• _TASK GOAL_
The answer must repeat every record exactly, with all pictures omitted.

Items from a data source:
◇ ◇ ◇

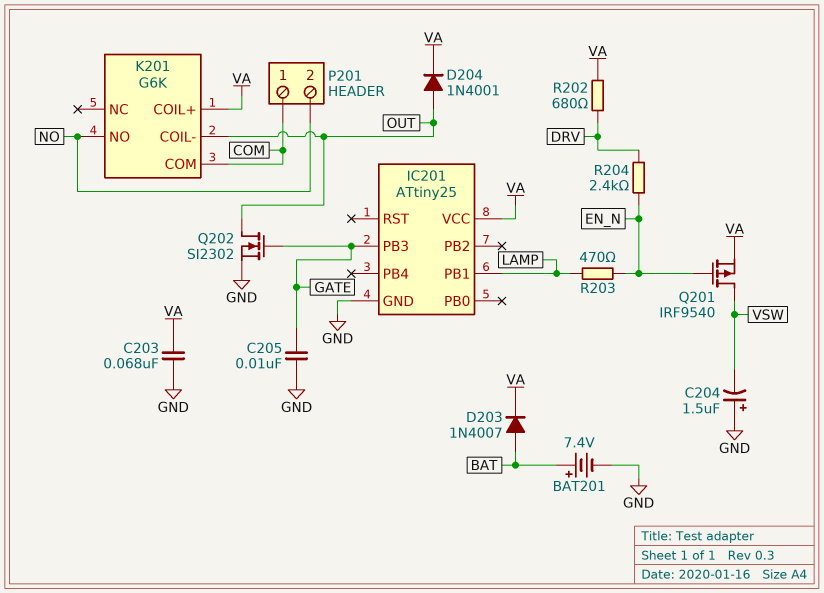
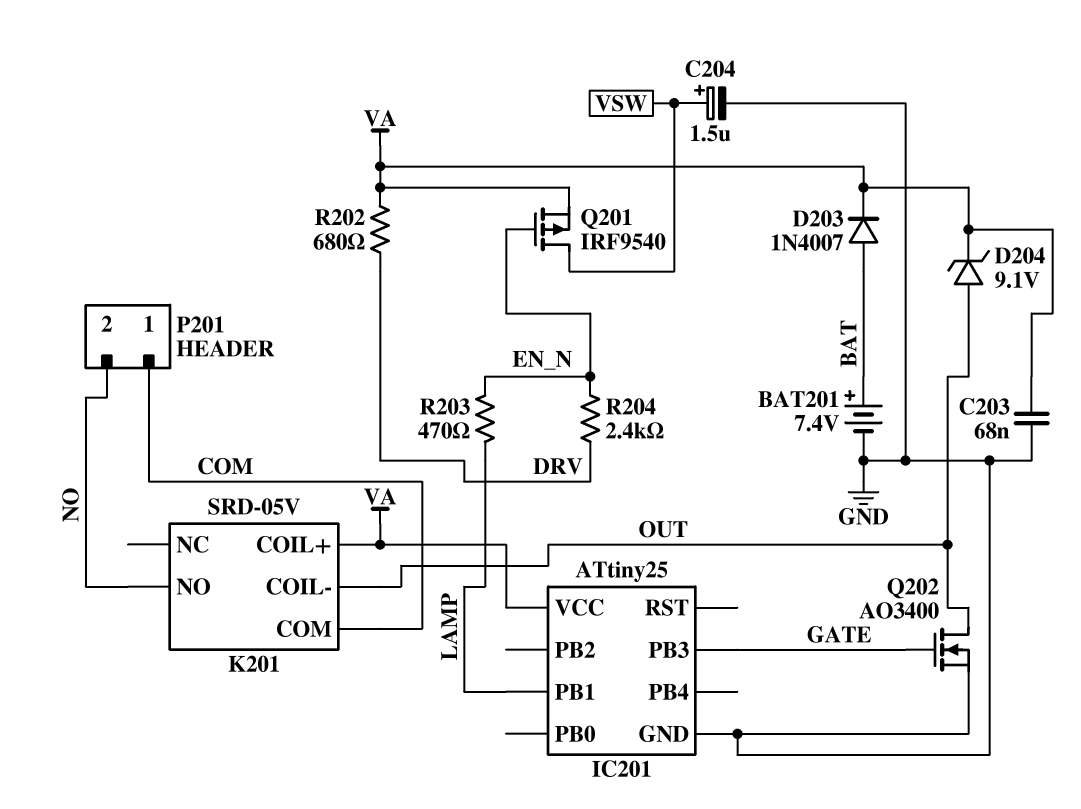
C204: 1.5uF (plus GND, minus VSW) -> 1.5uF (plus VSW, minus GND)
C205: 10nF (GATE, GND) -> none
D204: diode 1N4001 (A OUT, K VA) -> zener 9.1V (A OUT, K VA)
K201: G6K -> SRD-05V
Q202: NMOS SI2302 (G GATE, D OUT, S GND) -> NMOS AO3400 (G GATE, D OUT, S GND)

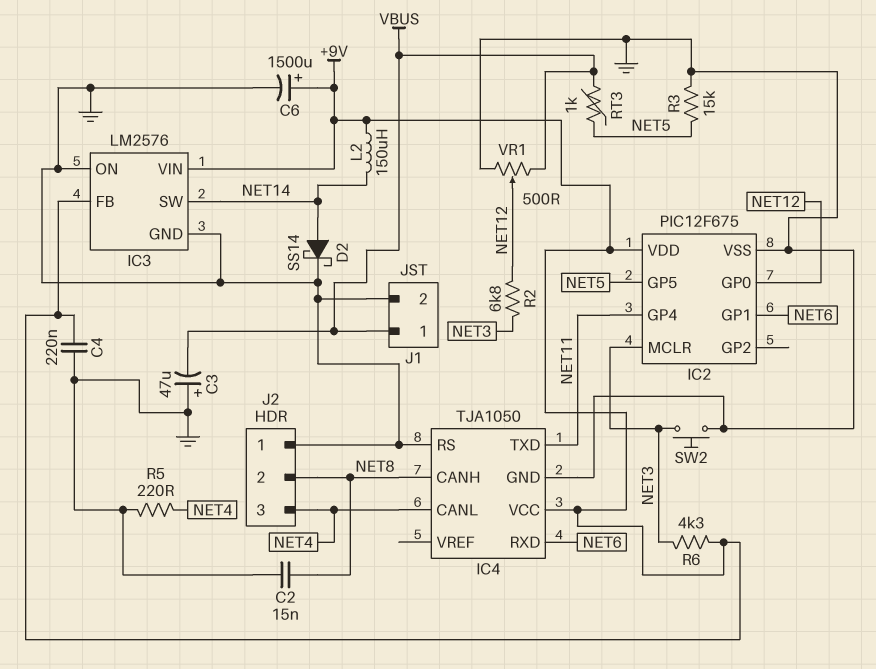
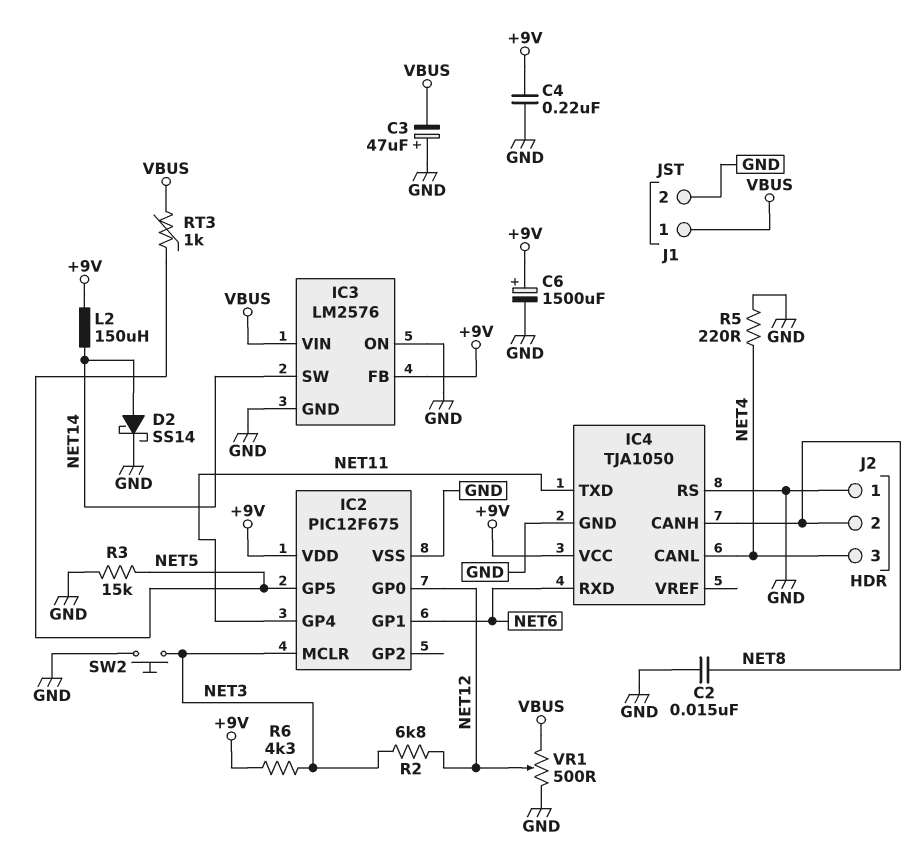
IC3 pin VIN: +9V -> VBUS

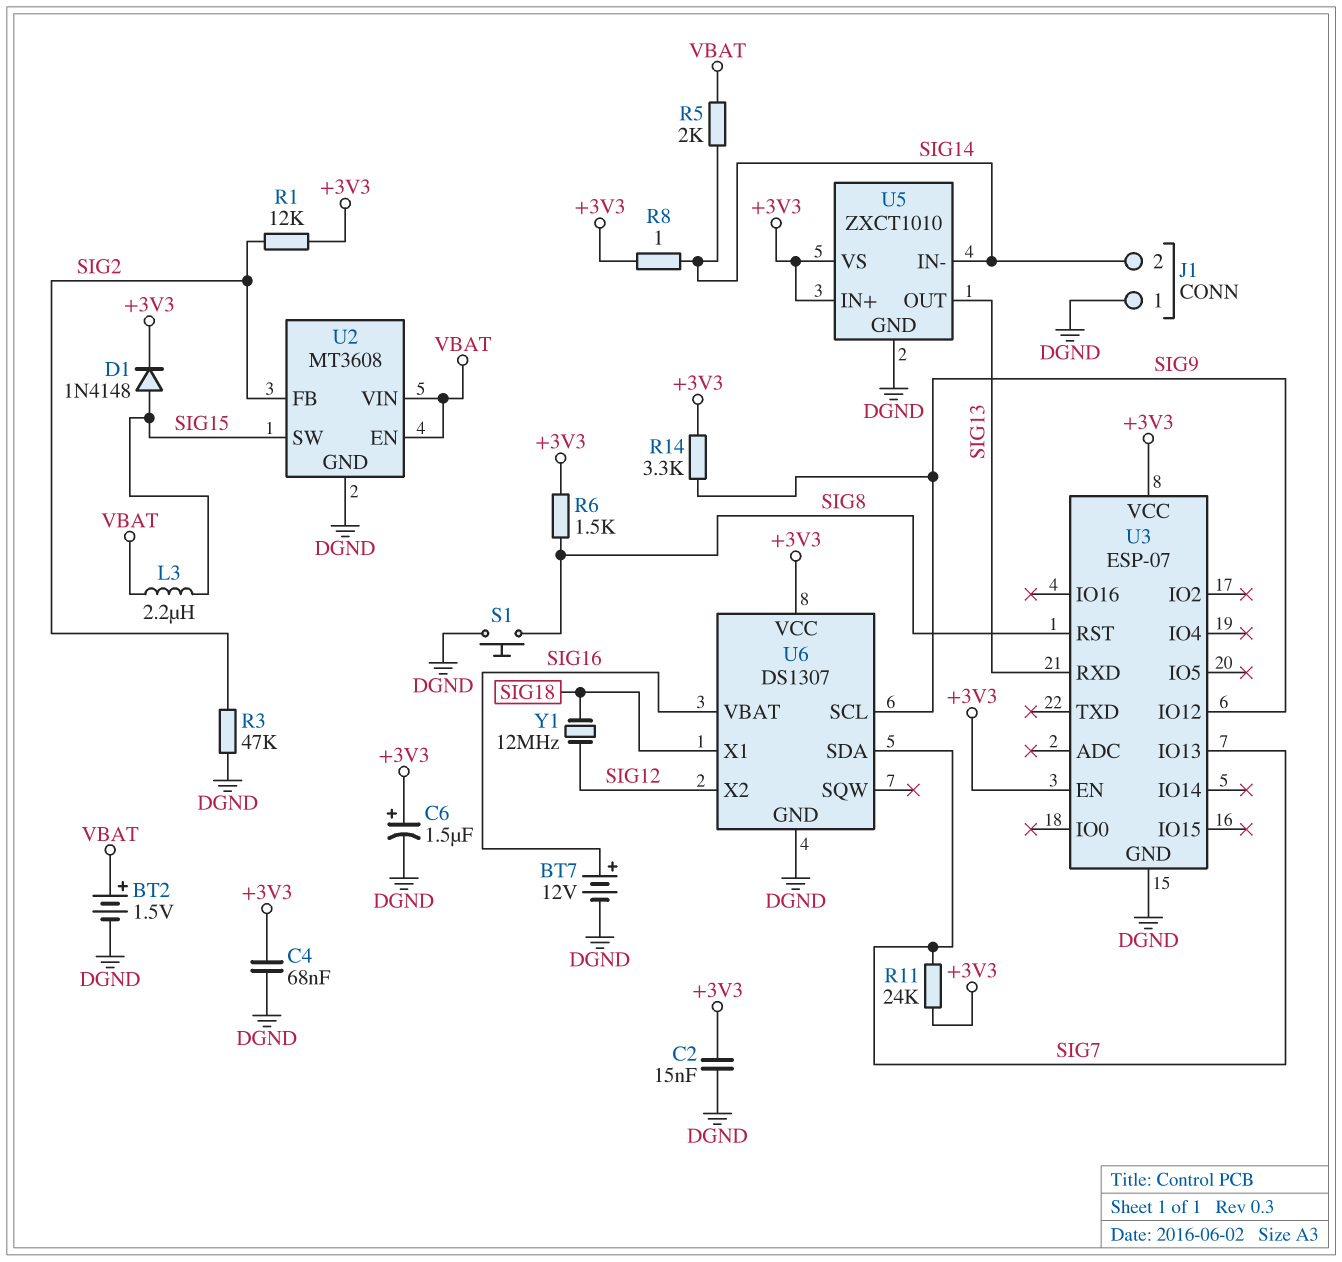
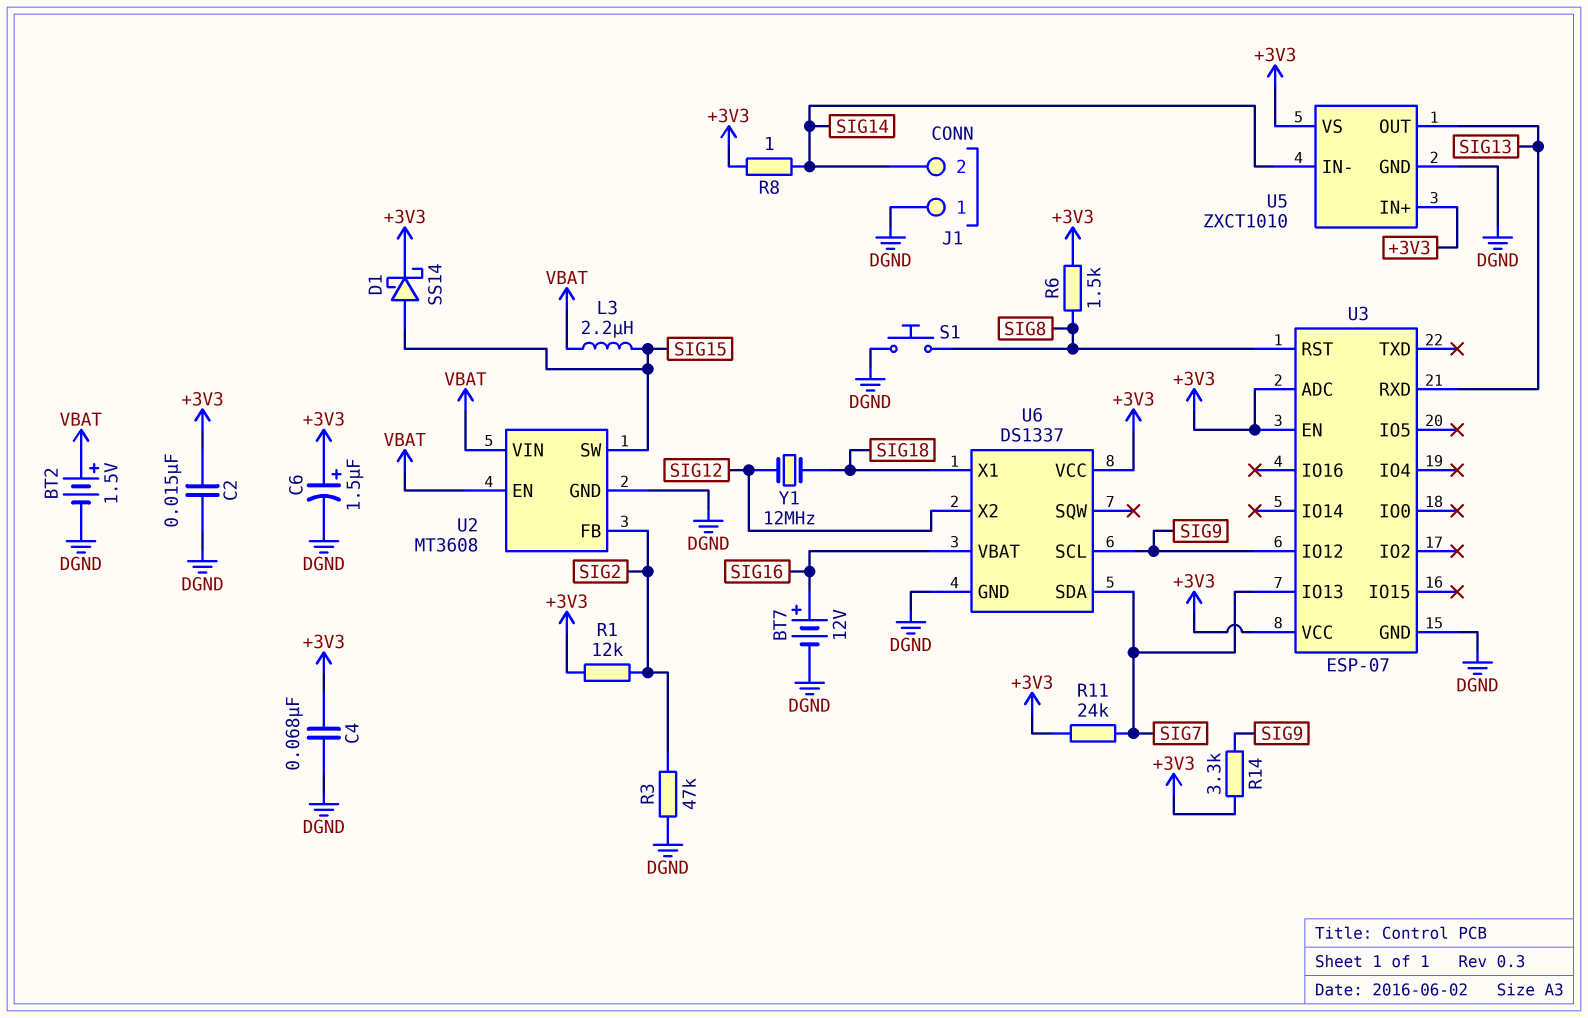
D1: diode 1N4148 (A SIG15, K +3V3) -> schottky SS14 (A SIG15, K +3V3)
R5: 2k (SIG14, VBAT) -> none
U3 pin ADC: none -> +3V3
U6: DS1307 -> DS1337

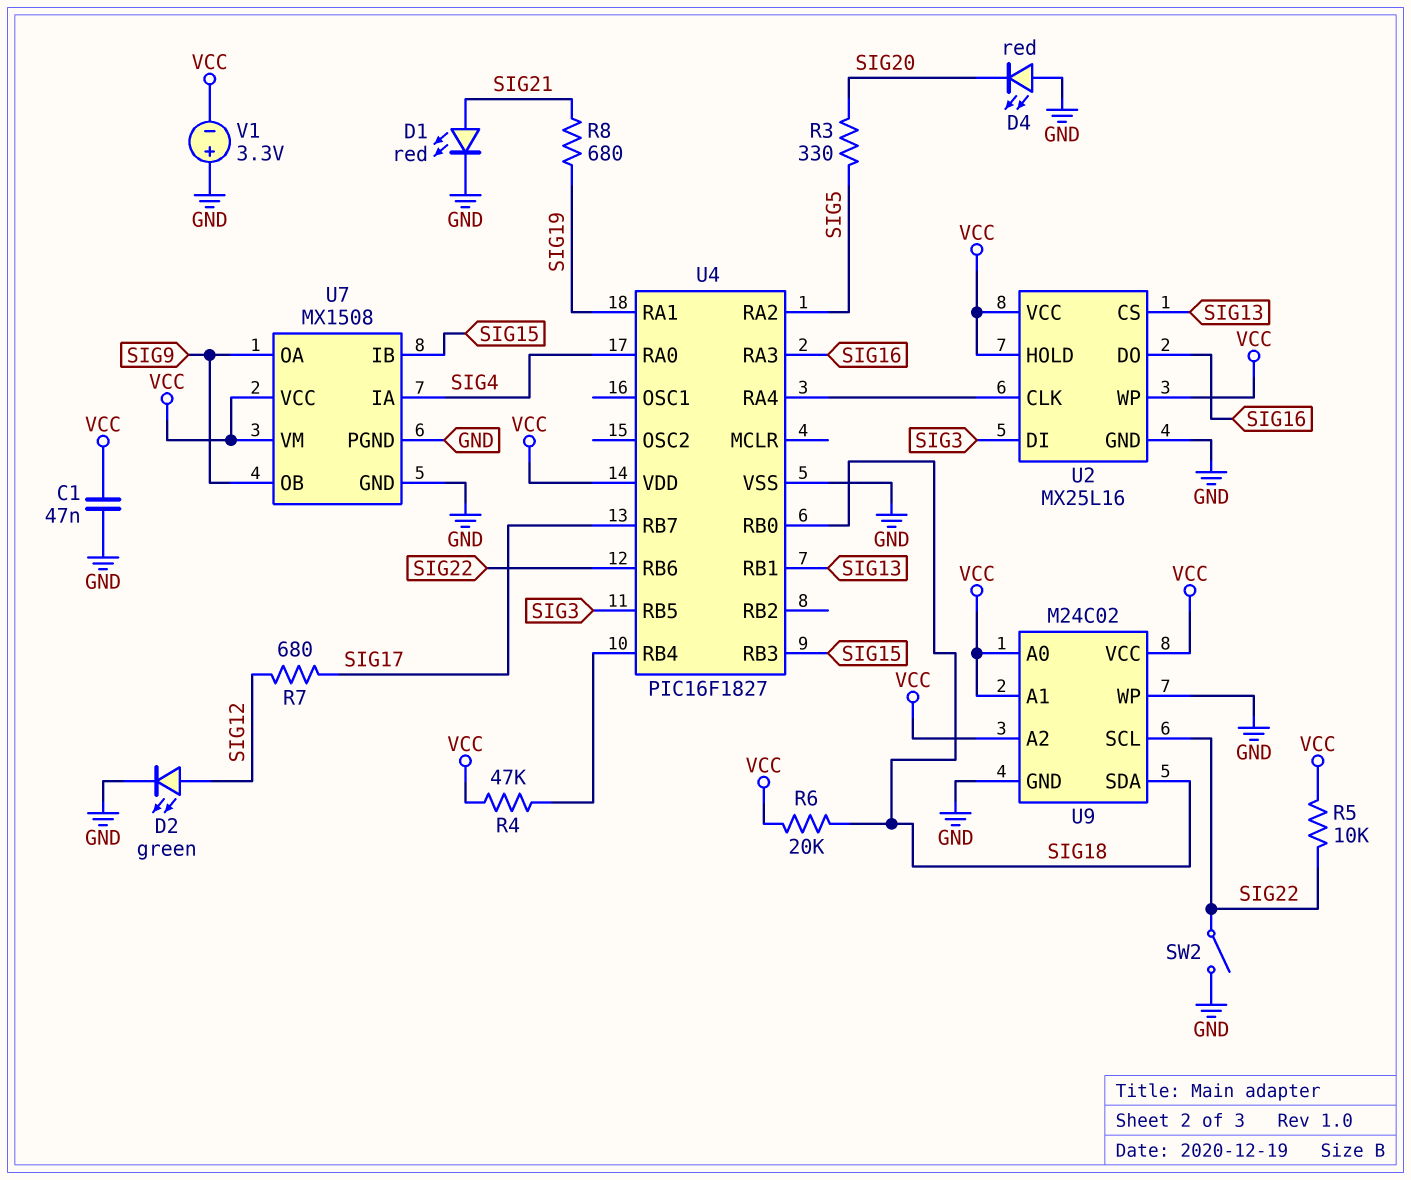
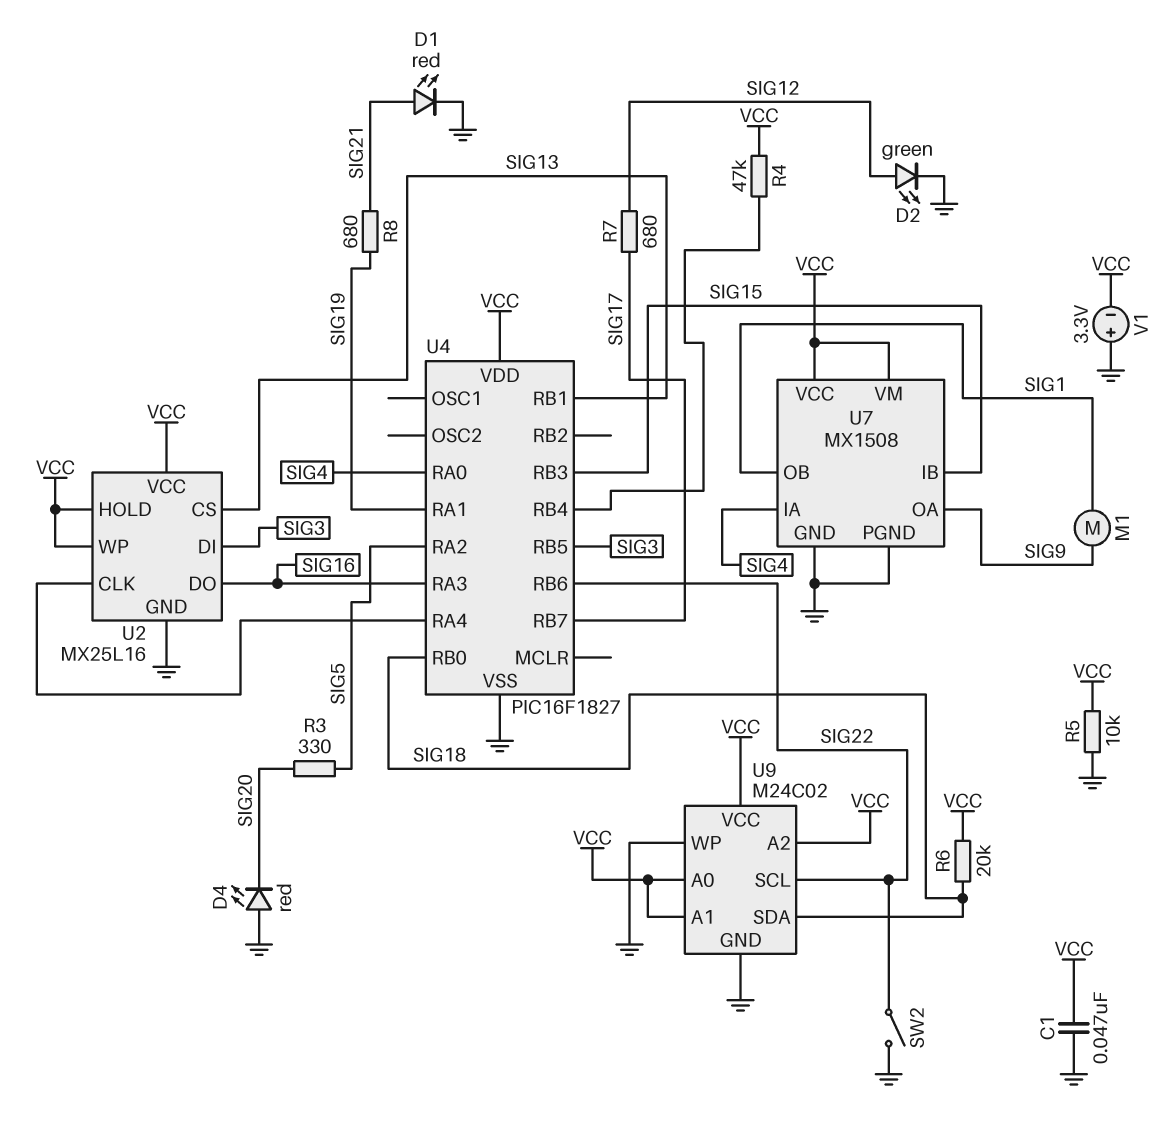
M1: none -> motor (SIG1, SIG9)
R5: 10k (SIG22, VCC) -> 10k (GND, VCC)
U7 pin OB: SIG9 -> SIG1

◇ ◇ ◇

• _EXERCISE SOLUTION_
C204: 1.5uF (plus GND, minus VSW) -> 1.5uF (plus VSW, minus GND)
C205: 10nF (GATE, GND) -> none
D204: diode 1N4001 (A OUT, K VA) -> zener 9.1V (A OUT, K VA)
K201: G6K -> SRD-05V
Q202: NMOS SI2302 (G GATE, D OUT, S GND) -> NMOS AO3400 (G GATE, D OUT, S GND)

IC3 pin VIN: +9V -> VBUS

D1: diode 1N4148 (A SIG15, K +3V3) -> schottky SS14 (A SIG15, K +3V3)
R5: 2k (SIG14, VBAT) -> none
U3 pin ADC: none -> +3V3
U6: DS1307 -> DS1337

M1: none -> motor (SIG1, SIG9)
R5: 10k (SIG22, VCC) -> 10k (GND, VCC)
U7 pin OB: SIG9 -> SIG1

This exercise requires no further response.